Listed entries:
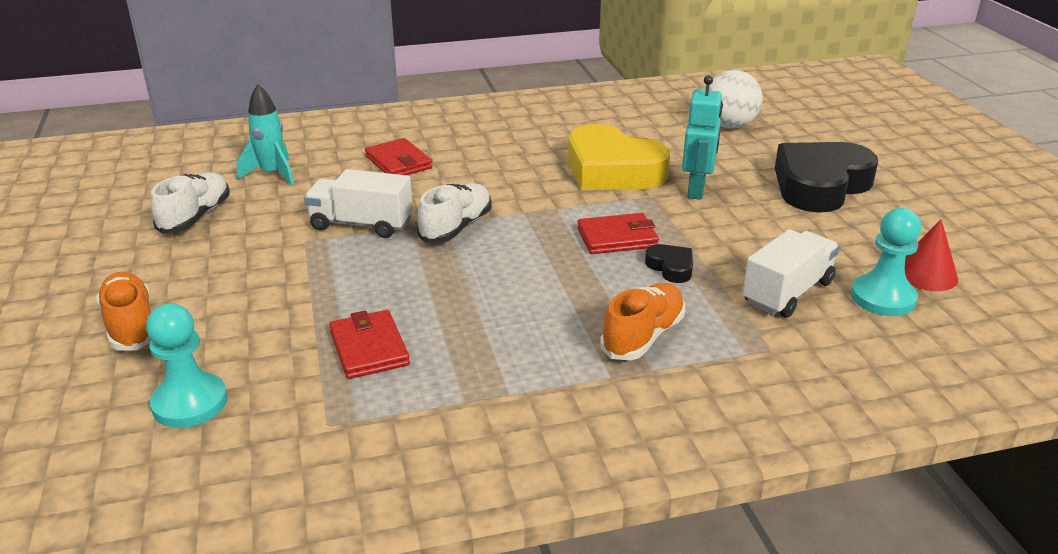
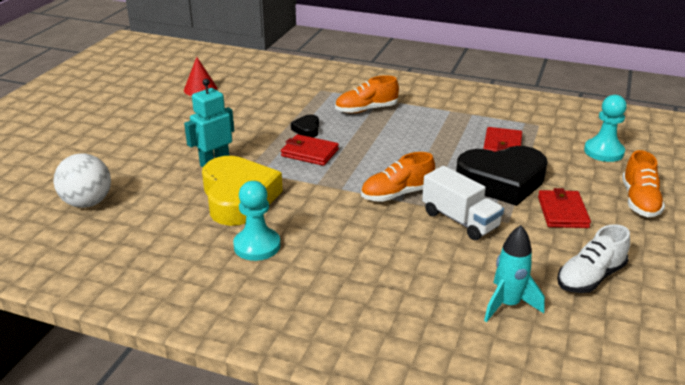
camera: 145 degrees left, 0 degrees up
(398, 162) = (386, 273): red wallet -> red wallet (562, 212)
(456, 227) = (397, 194): white shoe -> orange shoe
(787, 293) = (274, 103): white truck -> none
(820, 185) = (142, 139): black heart -> black heart (501, 181)
(883, 298) = (239, 88): turquoise pawn -> turquoise pawn (257, 246)

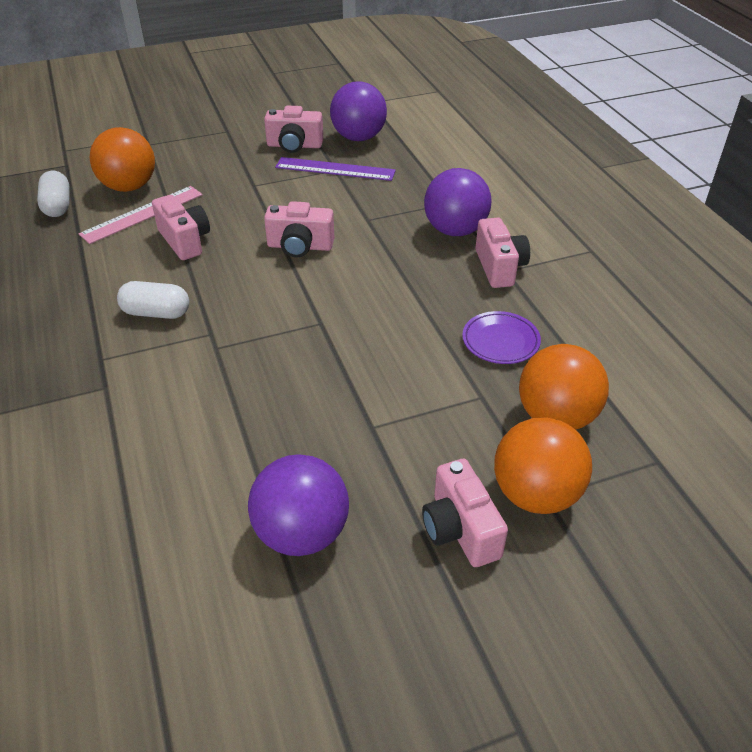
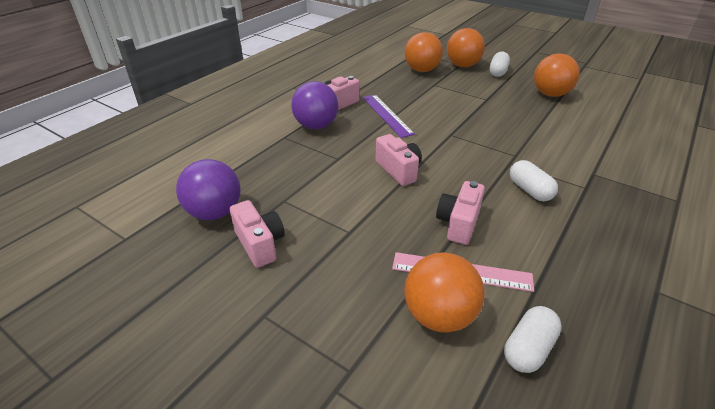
camera: 125 degrees left, 5 degrees down
(302, 533) = (550, 94): purple ball -> orange ball
(335, 169) = (283, 201): purple ruler -> purple ruler (387, 115)
(460, 530) = (498, 72): pink camera -> white capsule
(500, 341) = (395, 89): purple plate -> none

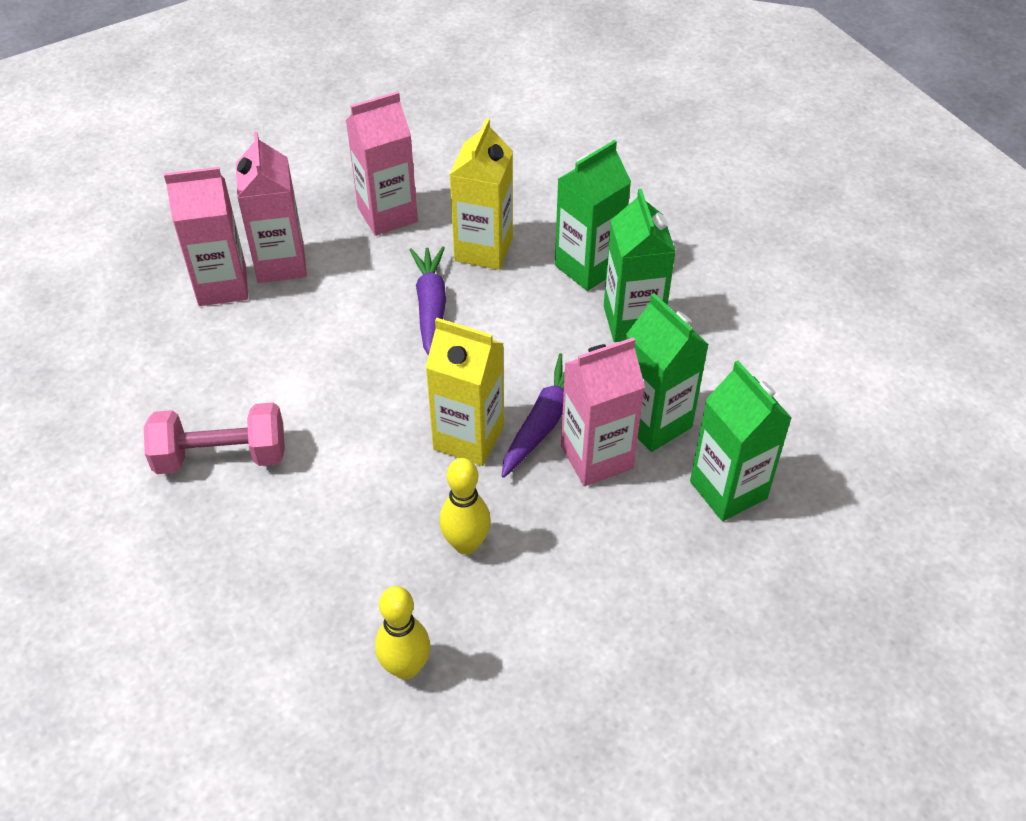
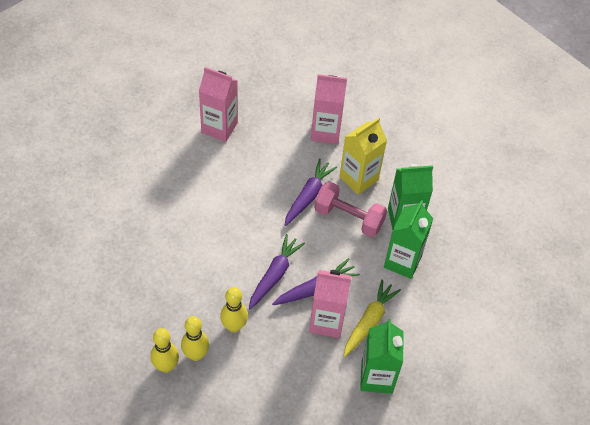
camera: 30 degrees right, 5 degrees up
(221, 456) = (159, 217): pink dumbbell -> pink dumbbell (348, 218)
(281, 263) = (255, 130): pink carton -> none
(440, 620) = (196, 354): none -> yellow bowling pin
(468, 438) = (274, 275): yellow carton -> purple carrot
(654, 422) = (369, 321): green carton -> yellow carrot

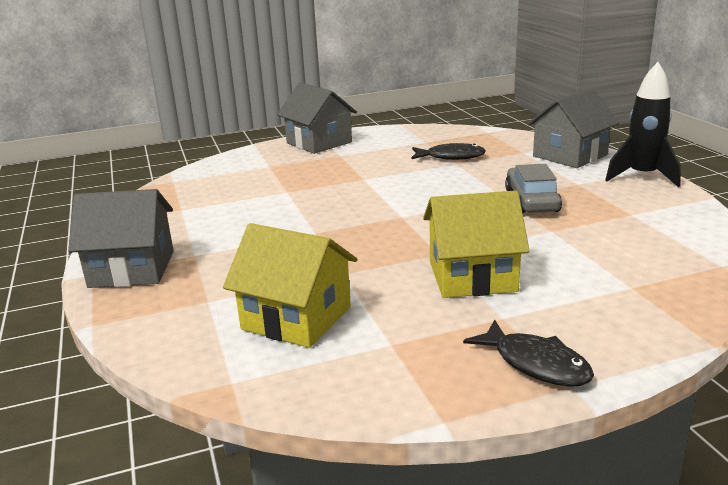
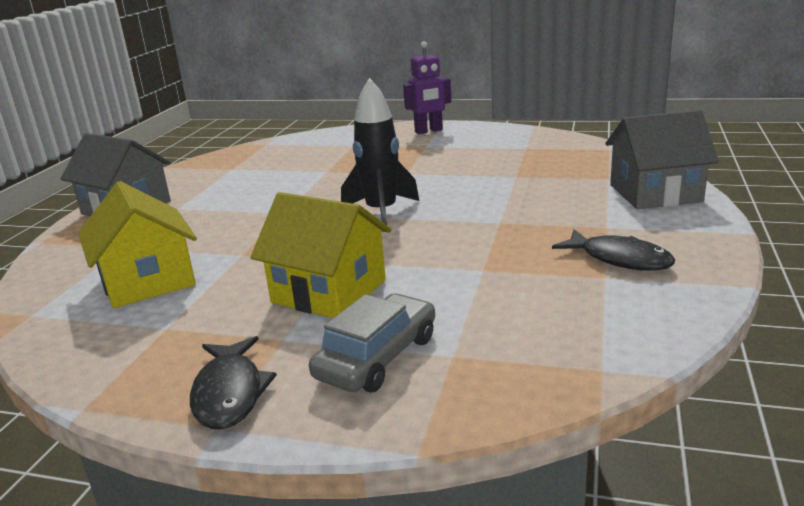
camera: 35 degrees right, 0 degrees up
(319, 143) = (429, 131): grey house -> purple robot
(451, 157) = (522, 168): black fish -> black fish (620, 259)
(531, 201) = (520, 233): grey car -> grey car (377, 357)
(642, 176) = (700, 237): black rocket -> black rocket (381, 213)

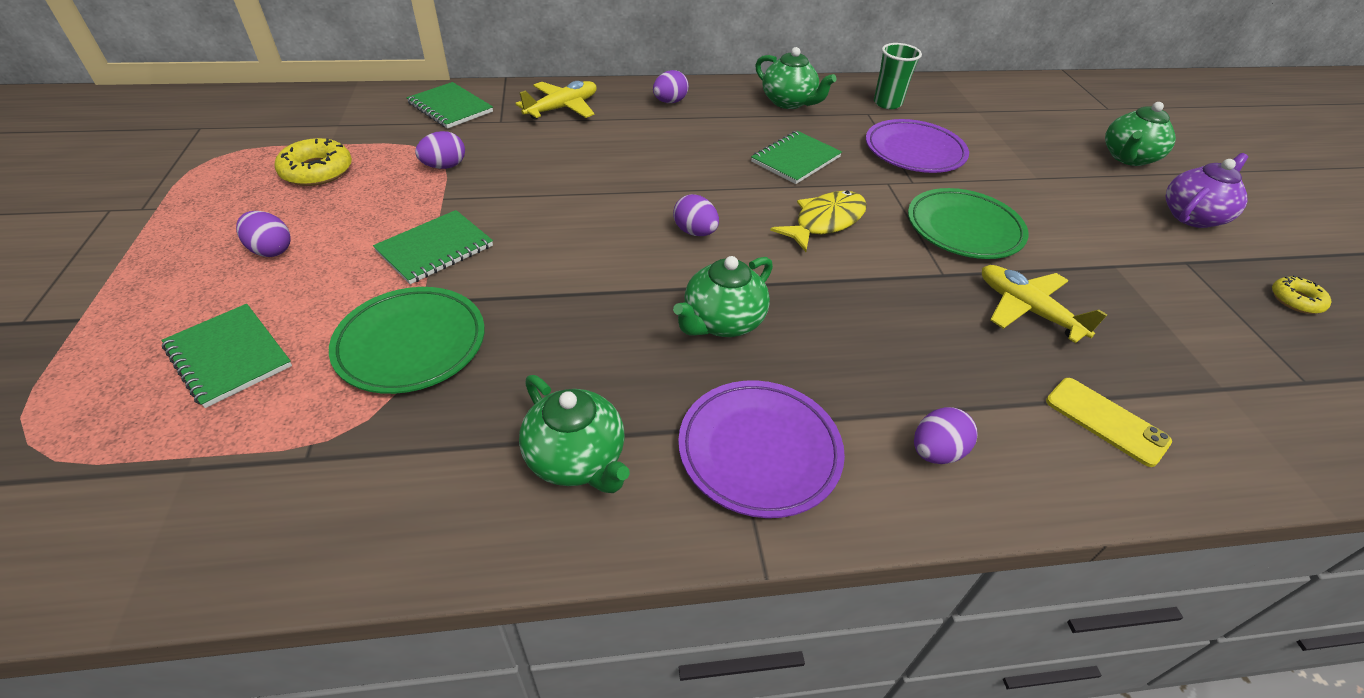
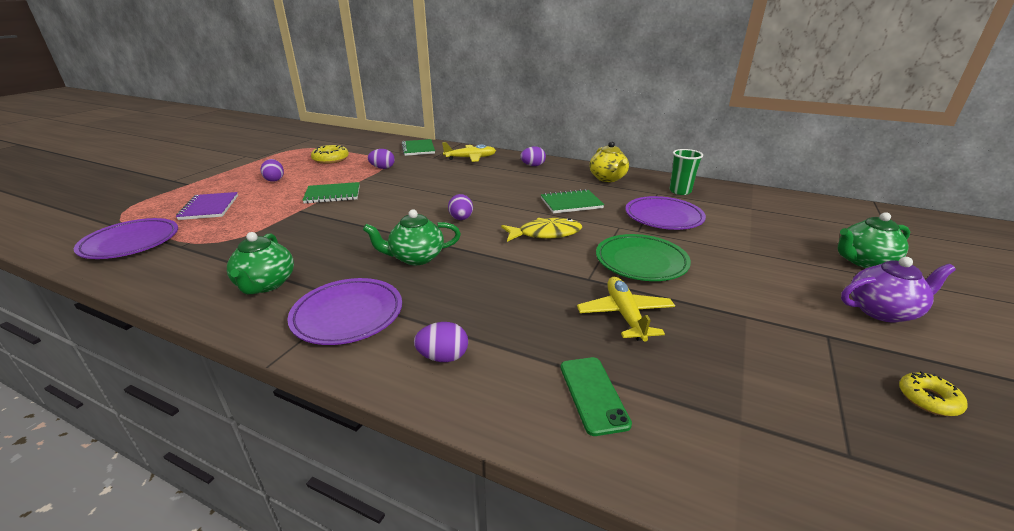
camera: 35 degrees right, 15 degrees down
(182, 496) = (131, 243): none -> purple plate
(229, 356) = (209, 207): green notebook -> purple notebook
(411, 344) = (272, 223): green plate -> none
(789, 102) = (608, 178): green teapot -> yellow teapot
(1106, 421) = (593, 394): yellow phone -> green phone

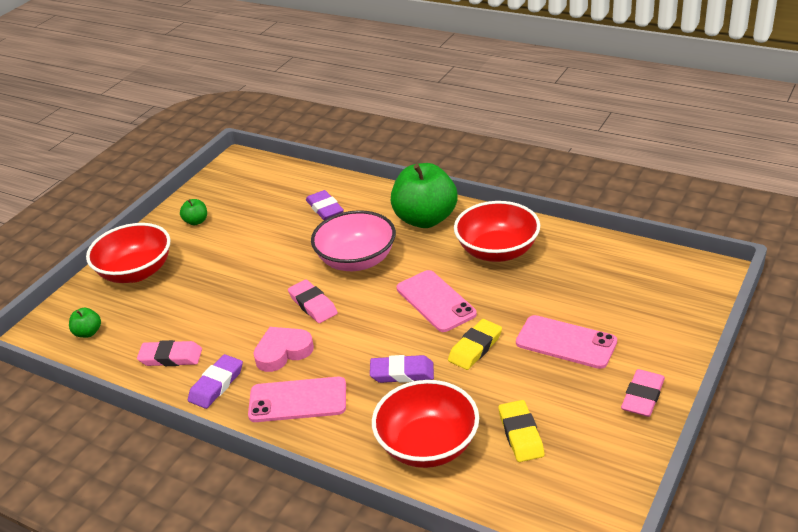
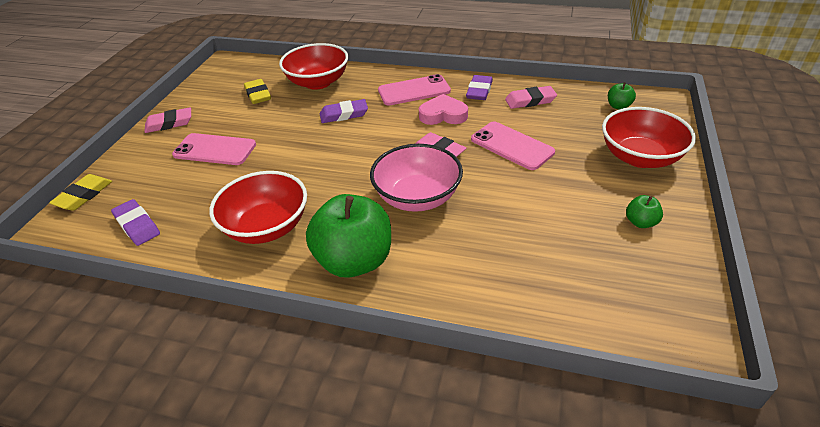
camera: 165 degrees right, 5 degrees up
(283, 352) = (443, 115): pink heart -> pink heart turned 135 degrees counterclockwise
(325, 208) = (490, 262): purple eraser -> purple eraser (137, 225)
(435, 301) = (326, 167): pink phone -> pink phone (512, 146)
(475, 348) = (289, 137): yellow eraser -> yellow eraser (84, 195)
(642, 396) = (169, 123): pink eraser -> pink eraser turned 60 degrees clockwise

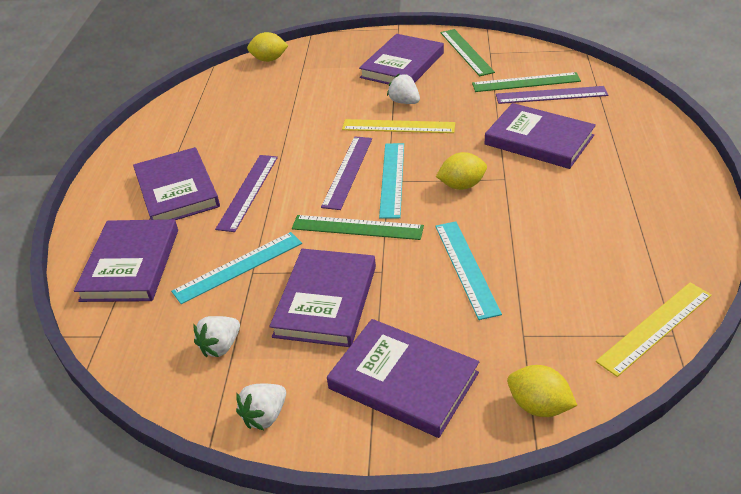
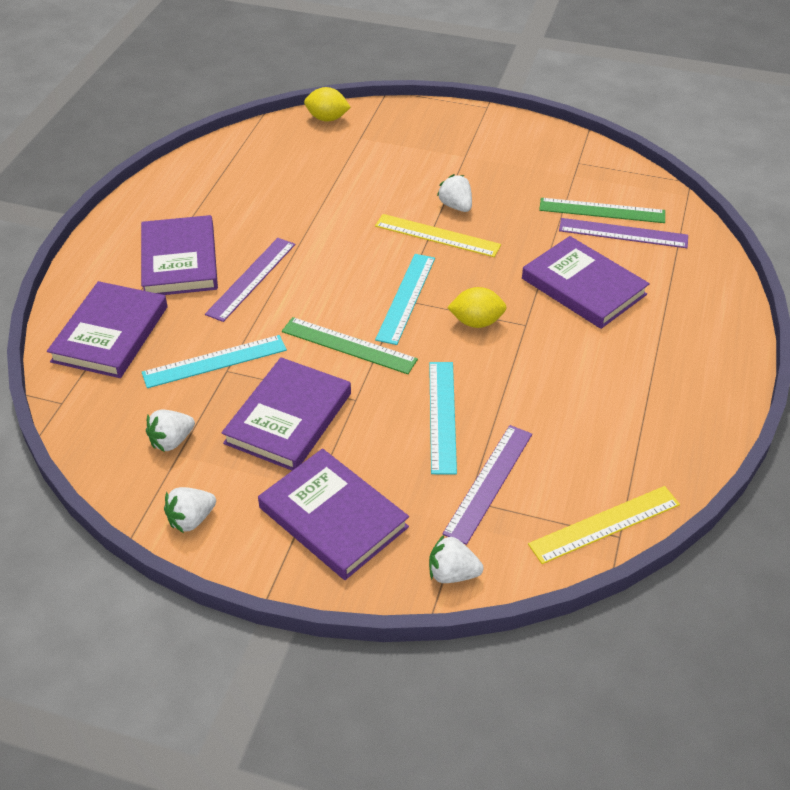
camera: 10 degrees right, 5 degrees up
(347, 171) = (362, 278): purple ruler -> purple ruler (488, 482)
(402, 65) = (472, 158): purple book -> none
(466, 52) = (551, 156): green ruler -> none
(538, 406) = (452, 573): yellow lemon -> white strawberry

Problem requirements: Of the entries above, repeat exactly the lines from the line with "(182, 496) = (131, 243): none -> purple plate" through the line with "(1106, 421) = (593, 394): yellow", both of them included.

Answer box:
(182, 496) = (131, 243): none -> purple plate
(229, 356) = (209, 207): green notebook -> purple notebook
(411, 344) = (272, 223): green plate -> none
(789, 102) = (608, 178): green teapot -> yellow teapot
(1106, 421) = (593, 394): yellow phone -> green phone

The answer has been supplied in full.